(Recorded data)
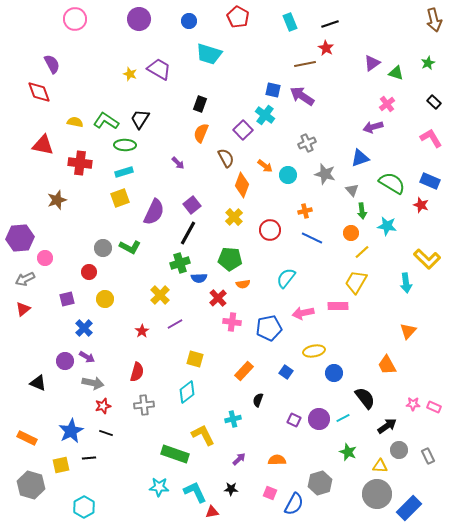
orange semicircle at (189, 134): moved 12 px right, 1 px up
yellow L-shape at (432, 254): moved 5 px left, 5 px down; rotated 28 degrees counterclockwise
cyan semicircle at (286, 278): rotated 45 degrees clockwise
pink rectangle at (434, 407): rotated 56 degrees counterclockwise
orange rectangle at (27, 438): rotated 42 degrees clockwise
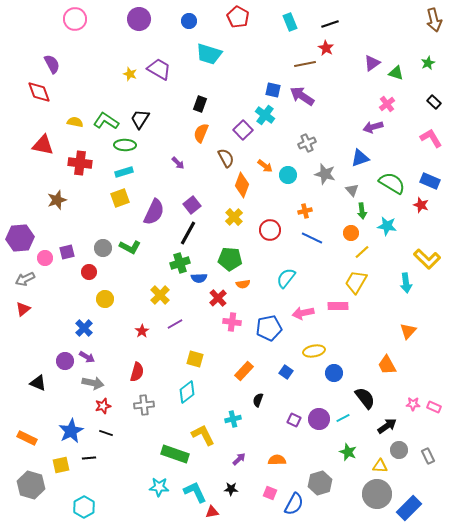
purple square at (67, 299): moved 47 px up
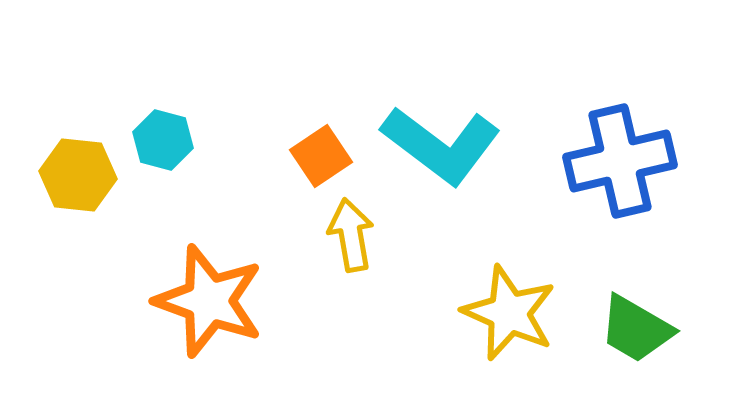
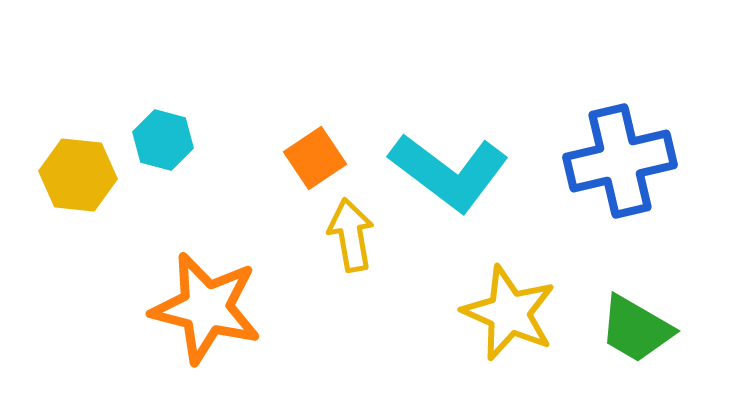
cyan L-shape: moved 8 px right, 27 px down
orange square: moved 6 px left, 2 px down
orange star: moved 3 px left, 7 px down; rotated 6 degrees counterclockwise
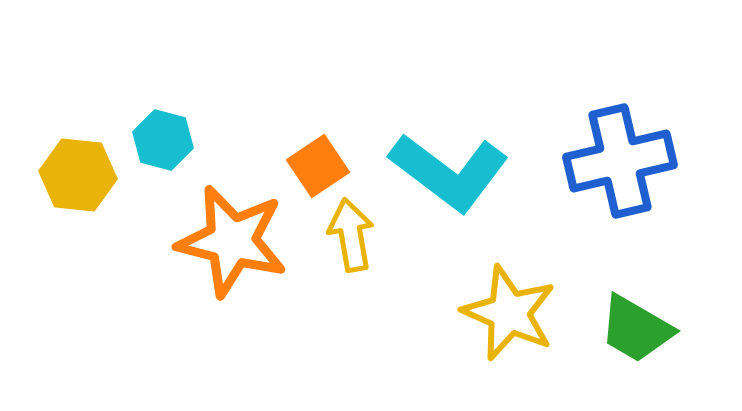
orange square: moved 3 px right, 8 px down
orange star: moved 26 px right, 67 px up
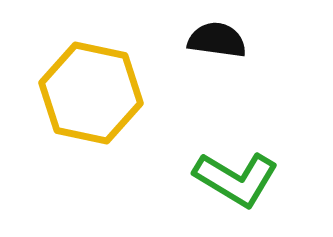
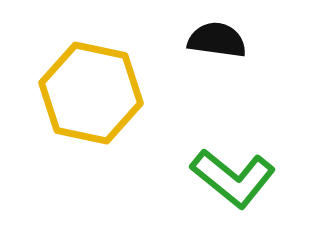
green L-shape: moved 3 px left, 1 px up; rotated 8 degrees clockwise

---

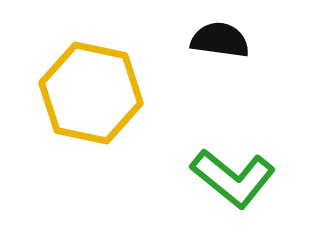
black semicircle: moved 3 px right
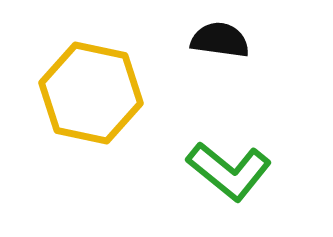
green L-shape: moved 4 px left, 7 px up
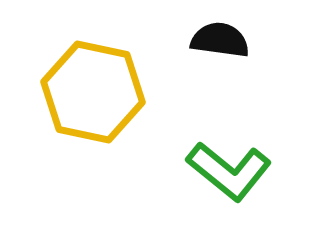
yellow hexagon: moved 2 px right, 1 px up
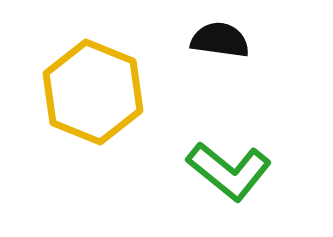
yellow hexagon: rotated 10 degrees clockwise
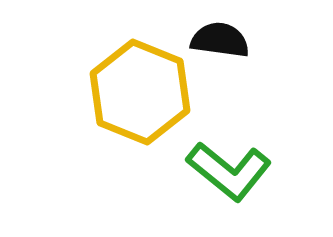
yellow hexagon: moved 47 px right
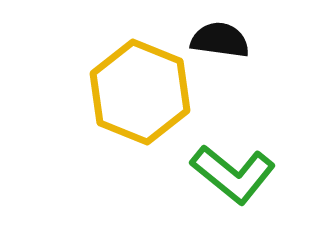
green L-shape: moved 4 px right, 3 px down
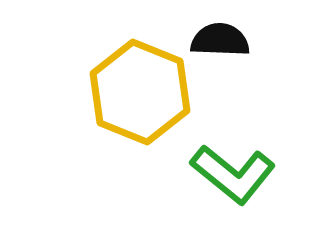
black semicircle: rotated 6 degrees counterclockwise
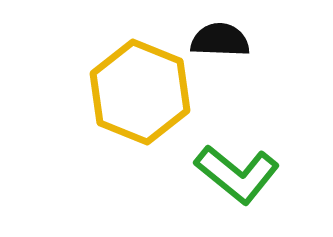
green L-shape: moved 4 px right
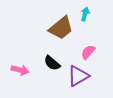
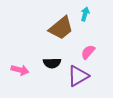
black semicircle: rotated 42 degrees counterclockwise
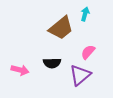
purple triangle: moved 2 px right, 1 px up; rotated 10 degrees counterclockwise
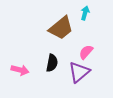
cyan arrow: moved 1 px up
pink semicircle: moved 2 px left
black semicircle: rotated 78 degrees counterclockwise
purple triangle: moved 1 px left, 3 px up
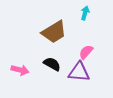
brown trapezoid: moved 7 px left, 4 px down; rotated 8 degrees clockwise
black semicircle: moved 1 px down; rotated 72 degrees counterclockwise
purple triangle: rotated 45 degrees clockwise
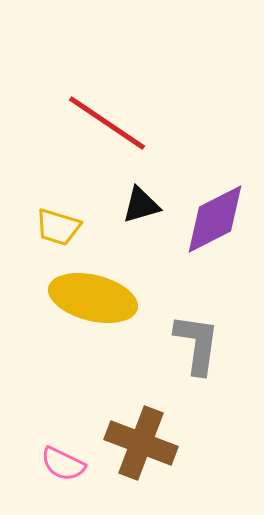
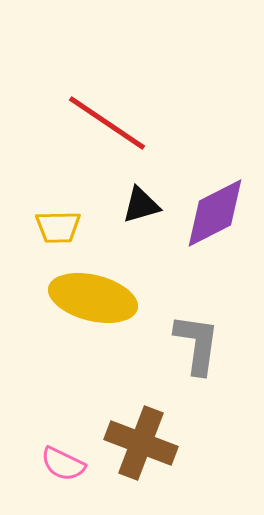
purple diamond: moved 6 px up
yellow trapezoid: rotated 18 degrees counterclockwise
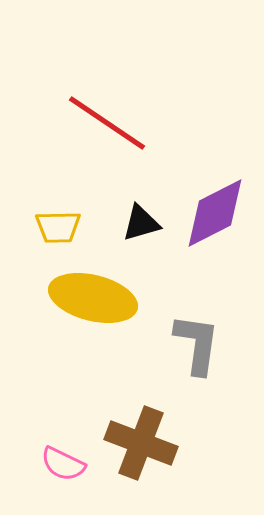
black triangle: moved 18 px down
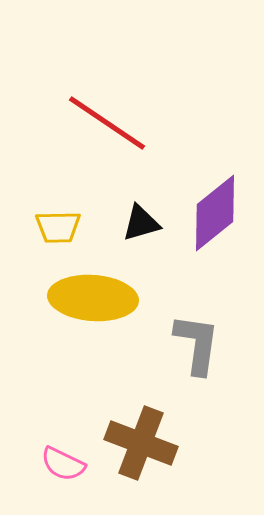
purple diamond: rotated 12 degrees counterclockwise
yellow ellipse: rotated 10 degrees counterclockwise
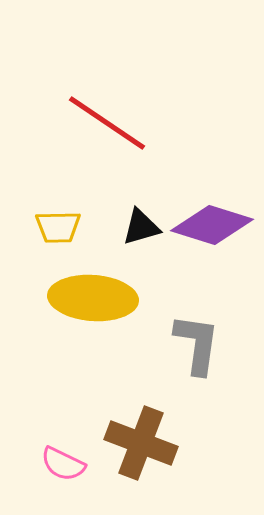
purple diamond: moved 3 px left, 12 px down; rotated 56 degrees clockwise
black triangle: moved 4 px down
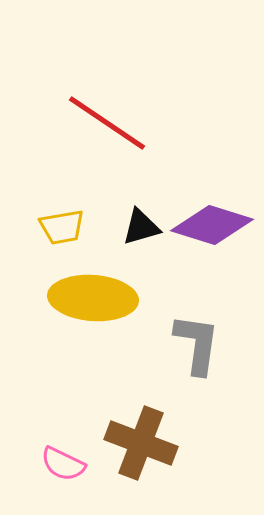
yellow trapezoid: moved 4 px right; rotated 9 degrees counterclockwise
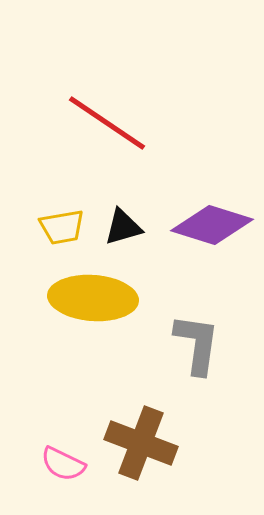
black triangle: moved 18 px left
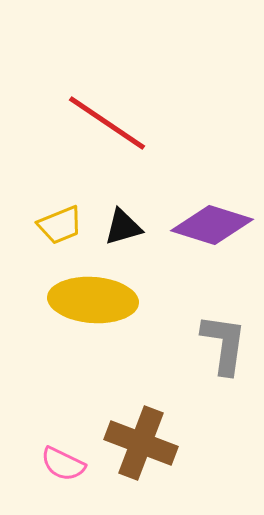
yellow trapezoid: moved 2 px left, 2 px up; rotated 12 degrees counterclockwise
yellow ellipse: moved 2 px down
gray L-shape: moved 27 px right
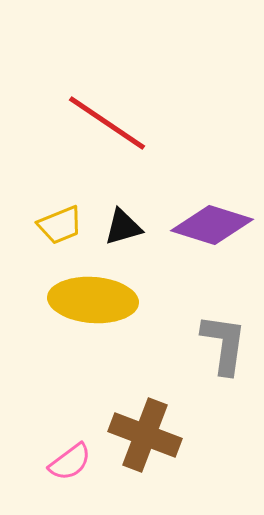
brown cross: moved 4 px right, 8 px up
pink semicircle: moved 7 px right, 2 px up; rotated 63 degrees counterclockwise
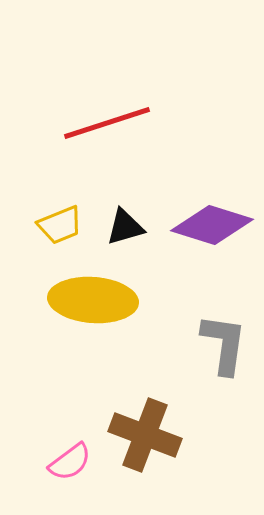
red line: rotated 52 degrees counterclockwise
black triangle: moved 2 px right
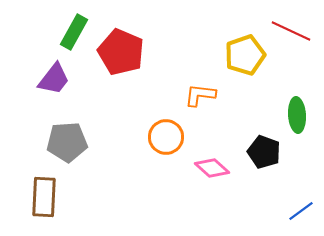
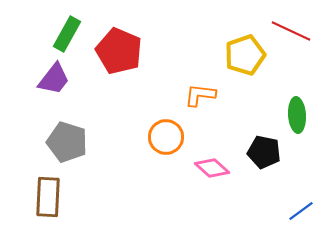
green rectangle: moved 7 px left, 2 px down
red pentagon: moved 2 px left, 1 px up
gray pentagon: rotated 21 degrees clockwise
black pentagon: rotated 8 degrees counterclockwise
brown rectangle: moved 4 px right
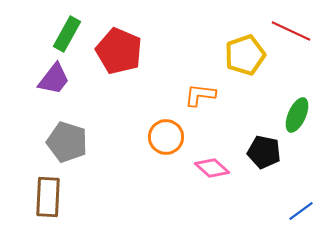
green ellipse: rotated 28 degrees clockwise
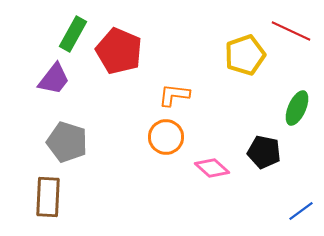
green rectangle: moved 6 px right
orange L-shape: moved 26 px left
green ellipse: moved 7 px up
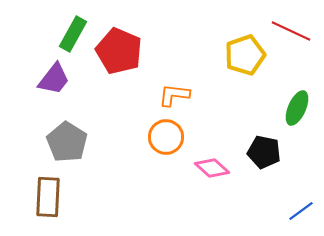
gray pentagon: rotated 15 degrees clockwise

### Given instruction
How many lines in the records contain the word "cyan"? Reply with the number alone.

### Completed exercise
3